* Exercise brief: Please transcribe the entries exactly and omit the images they contain.

(Object change descriptions)
------------------------------------

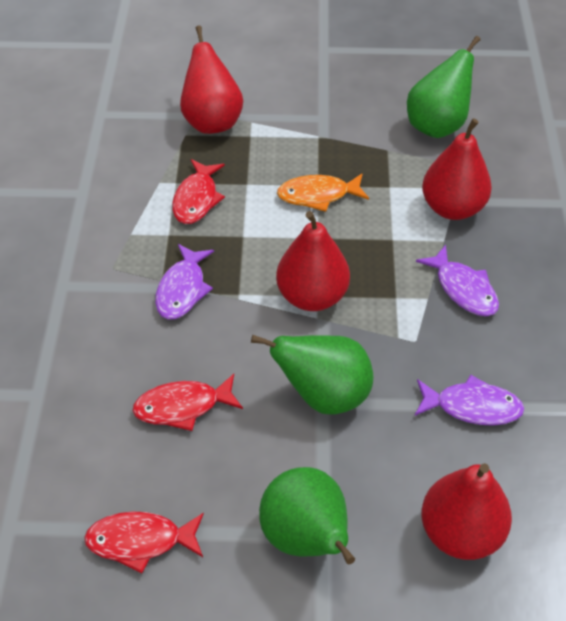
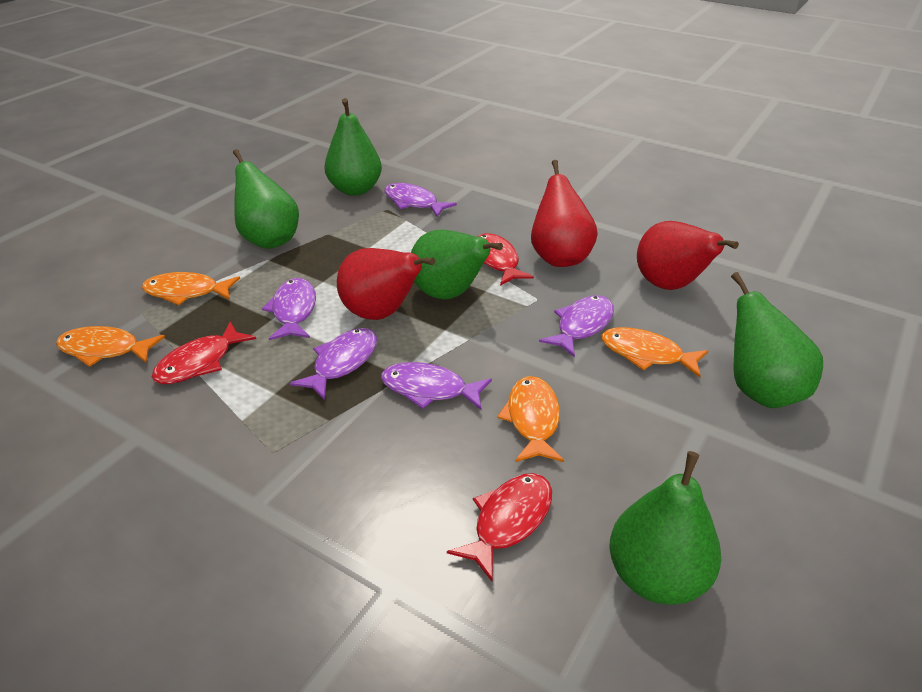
green pear: 3 -> 5
orange fish: 1 -> 4
purple fish: 3 -> 5
red pear: 4 -> 3

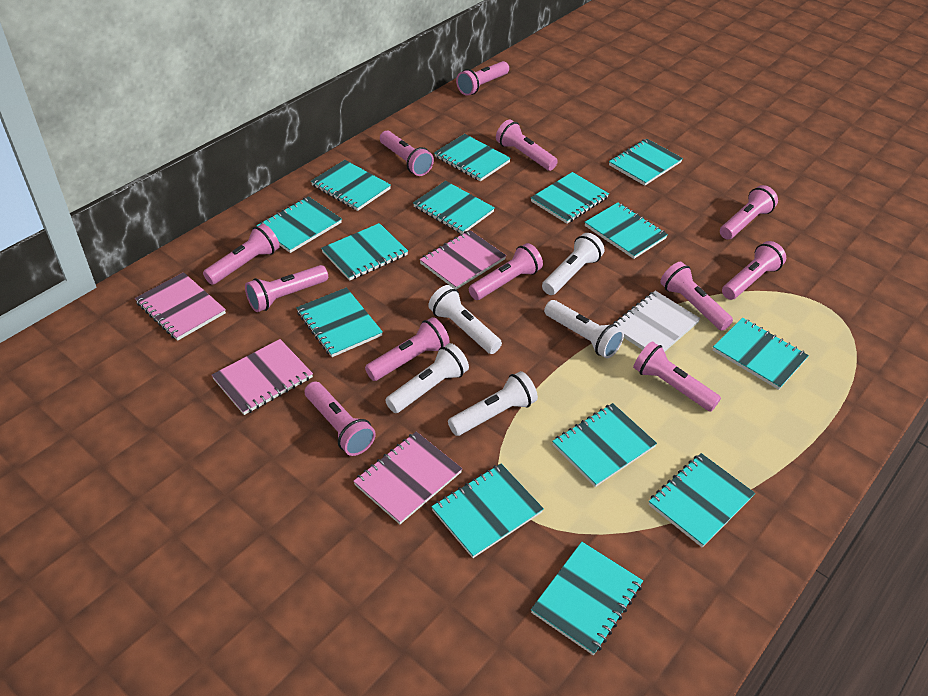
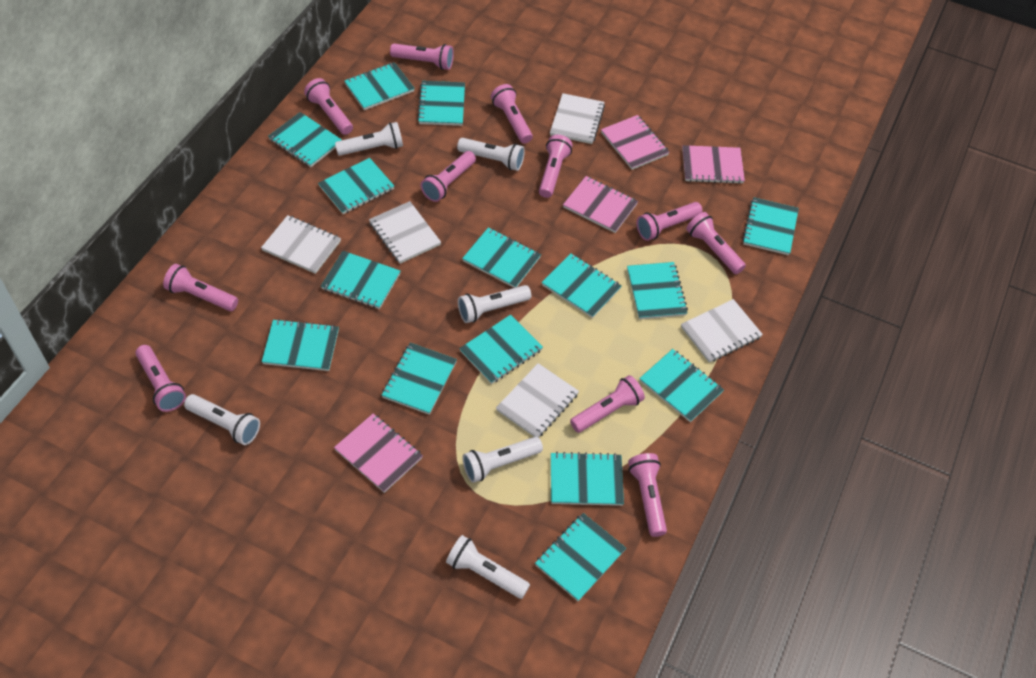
pink flashlight: 12 -> 11
turquoise notebook: 14 -> 15
white flashlight: 5 -> 6
white notebook: 1 -> 5

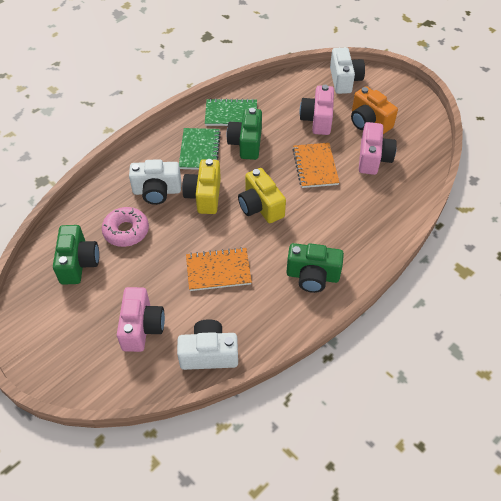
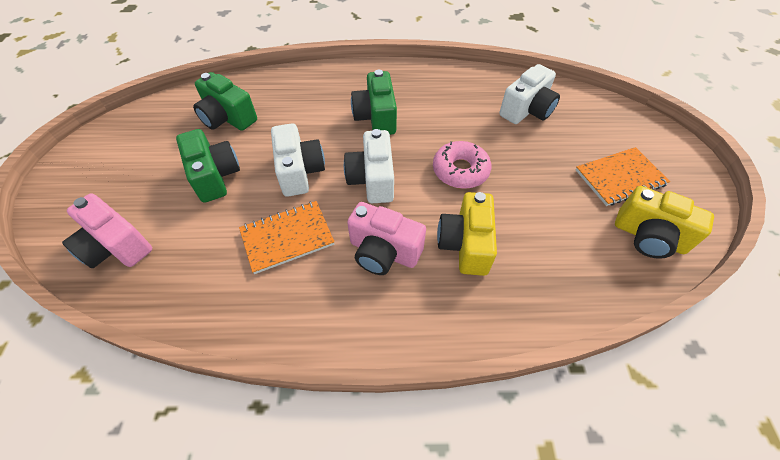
green notebook: 2 -> 0
orange camera: 1 -> 0
pink camera: 3 -> 2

------------------------------------

* Response area:
green pear: 3 -> 5
orange fish: 1 -> 4
purple fish: 3 -> 5
red pear: 4 -> 3

pink flashlight: 12 -> 11
turquoise notebook: 14 -> 15
white flashlight: 5 -> 6
white notebook: 1 -> 5

green notebook: 2 -> 0
orange camera: 1 -> 0
pink camera: 3 -> 2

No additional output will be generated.